• [Work request]: Repeat the stretch of entries below from the line with "K1 pin COIL-: MOT -> none" through the line with "R1: 1k (+5V, GND) -> none". Include both ends and add nothing.
── Data under study ──
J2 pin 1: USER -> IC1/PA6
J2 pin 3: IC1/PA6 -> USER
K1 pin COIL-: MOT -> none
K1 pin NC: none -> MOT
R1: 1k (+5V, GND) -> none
───
── Data under study ──
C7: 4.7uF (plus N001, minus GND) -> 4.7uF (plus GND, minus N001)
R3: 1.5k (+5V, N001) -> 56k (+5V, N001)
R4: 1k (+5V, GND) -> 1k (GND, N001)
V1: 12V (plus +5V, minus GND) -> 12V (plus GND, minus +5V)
───
• [Response below]:
K1 pin COIL-: MOT -> none
K1 pin NC: none -> MOT
R1: 1k (+5V, GND) -> none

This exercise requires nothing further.